**Source data:**
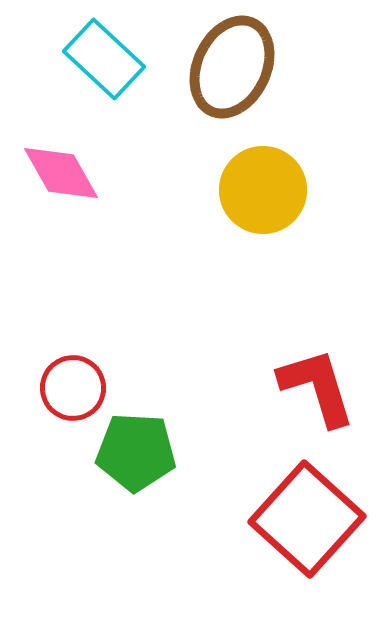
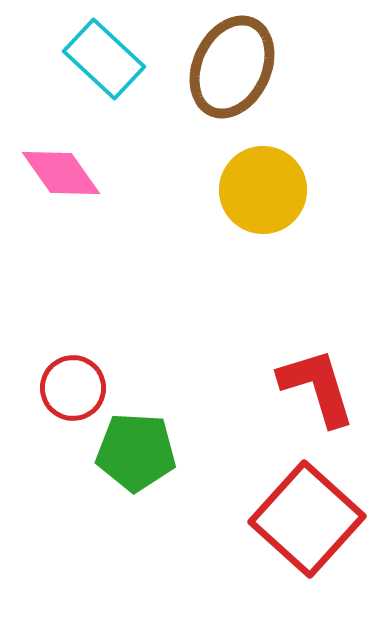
pink diamond: rotated 6 degrees counterclockwise
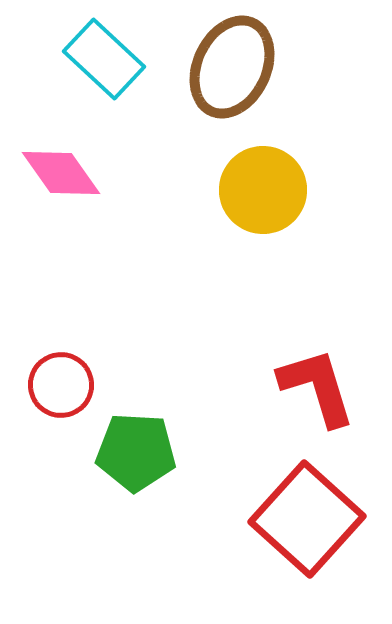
red circle: moved 12 px left, 3 px up
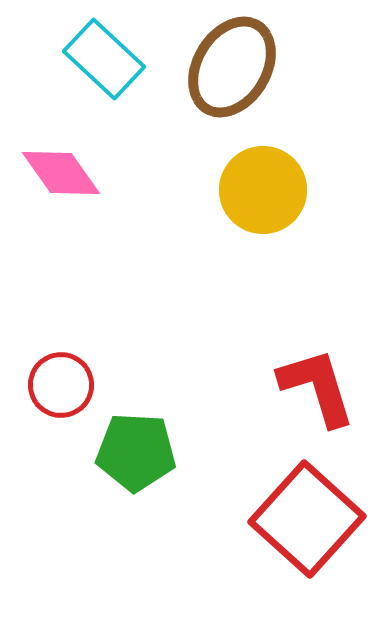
brown ellipse: rotated 6 degrees clockwise
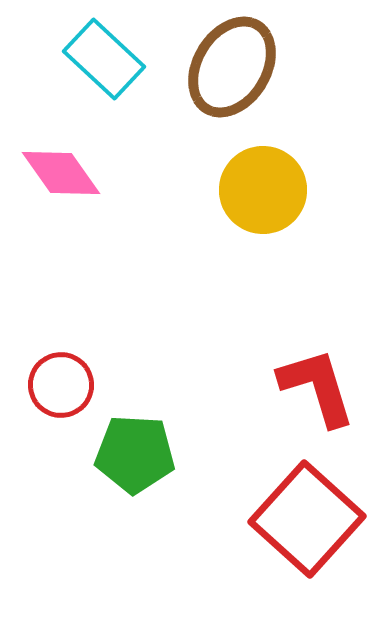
green pentagon: moved 1 px left, 2 px down
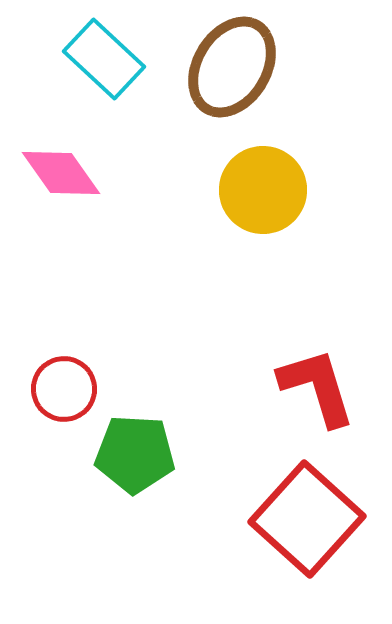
red circle: moved 3 px right, 4 px down
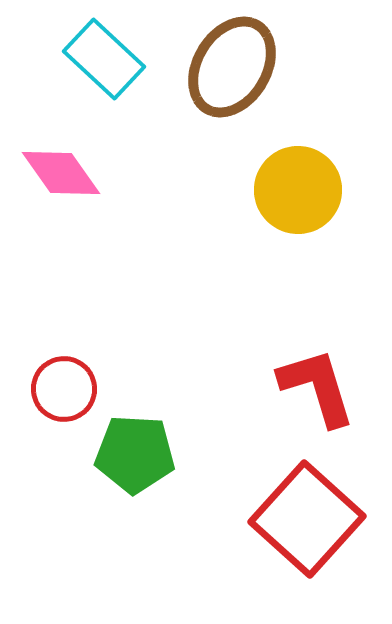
yellow circle: moved 35 px right
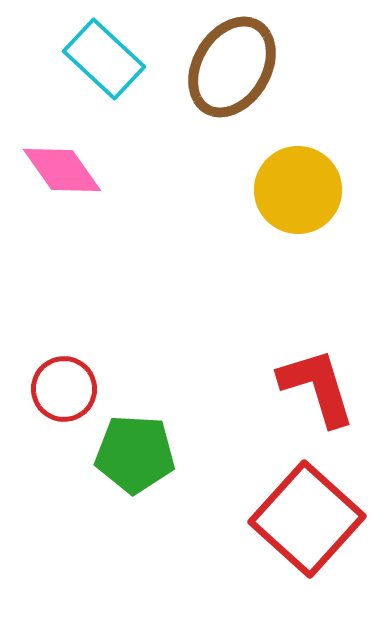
pink diamond: moved 1 px right, 3 px up
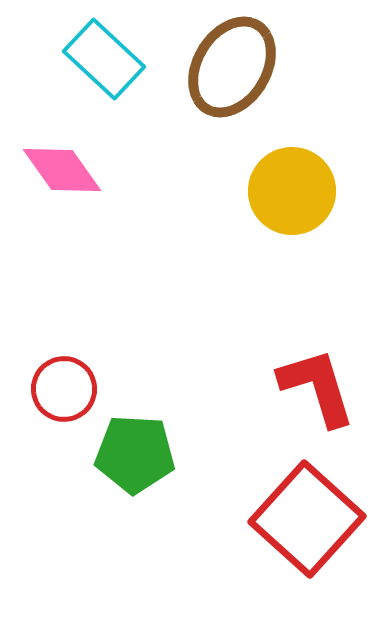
yellow circle: moved 6 px left, 1 px down
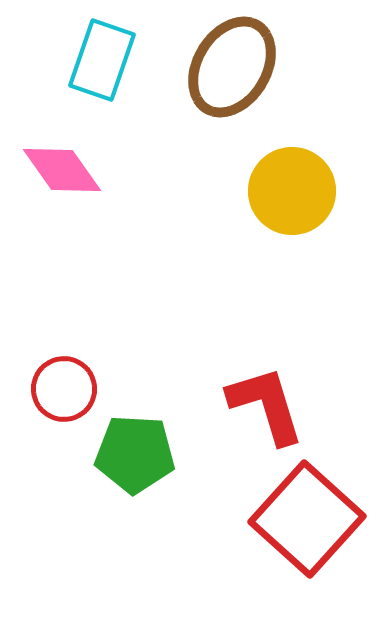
cyan rectangle: moved 2 px left, 1 px down; rotated 66 degrees clockwise
red L-shape: moved 51 px left, 18 px down
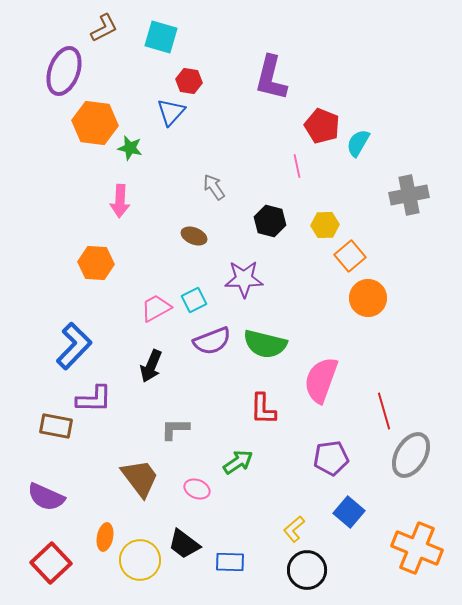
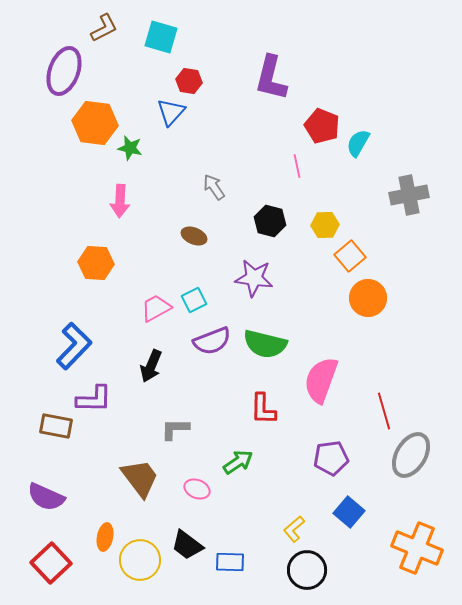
purple star at (244, 279): moved 10 px right, 1 px up; rotated 9 degrees clockwise
black trapezoid at (184, 544): moved 3 px right, 1 px down
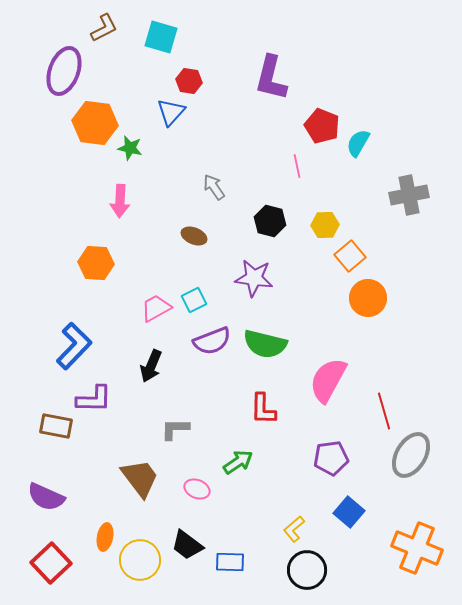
pink semicircle at (321, 380): moved 7 px right; rotated 9 degrees clockwise
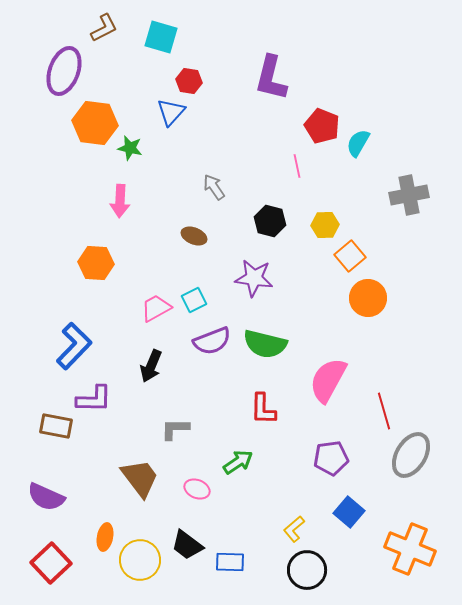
orange cross at (417, 548): moved 7 px left, 1 px down
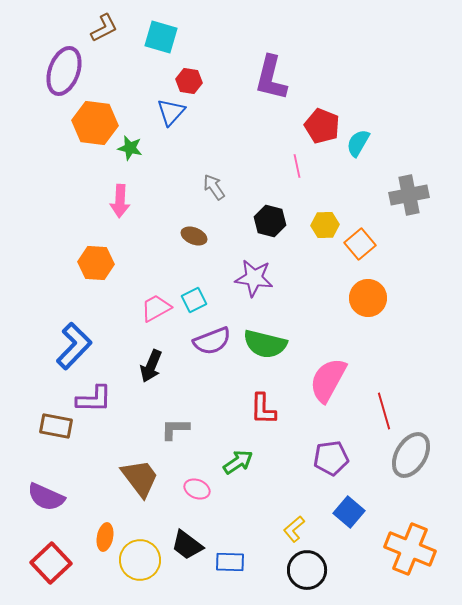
orange square at (350, 256): moved 10 px right, 12 px up
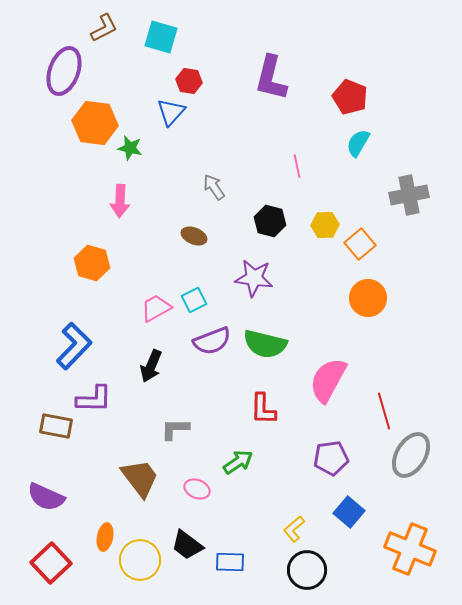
red pentagon at (322, 126): moved 28 px right, 29 px up
orange hexagon at (96, 263): moved 4 px left; rotated 12 degrees clockwise
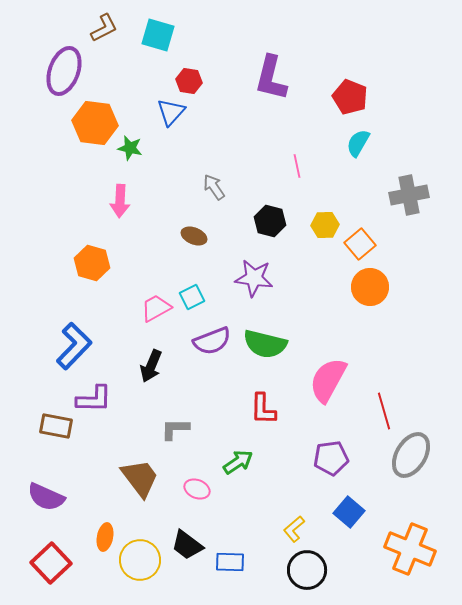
cyan square at (161, 37): moved 3 px left, 2 px up
orange circle at (368, 298): moved 2 px right, 11 px up
cyan square at (194, 300): moved 2 px left, 3 px up
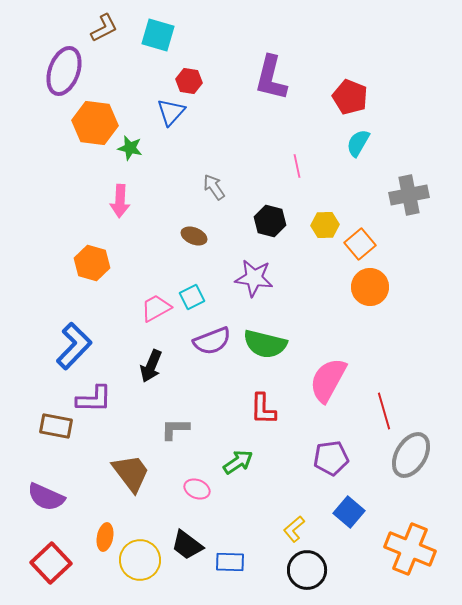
brown trapezoid at (140, 478): moved 9 px left, 5 px up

**Task:**
Rewrite as a JSON list of strings, one per line, the lines from the line with "cyan rectangle: moved" to the line with "orange square at", leaving out the pictures.

**The completed task:**
[
  "cyan rectangle: moved 2 px left, 1 px down; rotated 66 degrees clockwise",
  "red L-shape: moved 51 px left, 18 px down",
  "purple star at (244, 279): moved 10 px right, 1 px up; rotated 9 degrees clockwise",
  "black trapezoid at (184, 544): moved 3 px right, 1 px down",
  "pink semicircle at (321, 380): moved 7 px right; rotated 9 degrees clockwise",
  "orange cross at (417, 548): moved 7 px left, 1 px down",
  "orange square at (350, 256): moved 10 px right, 12 px up"
]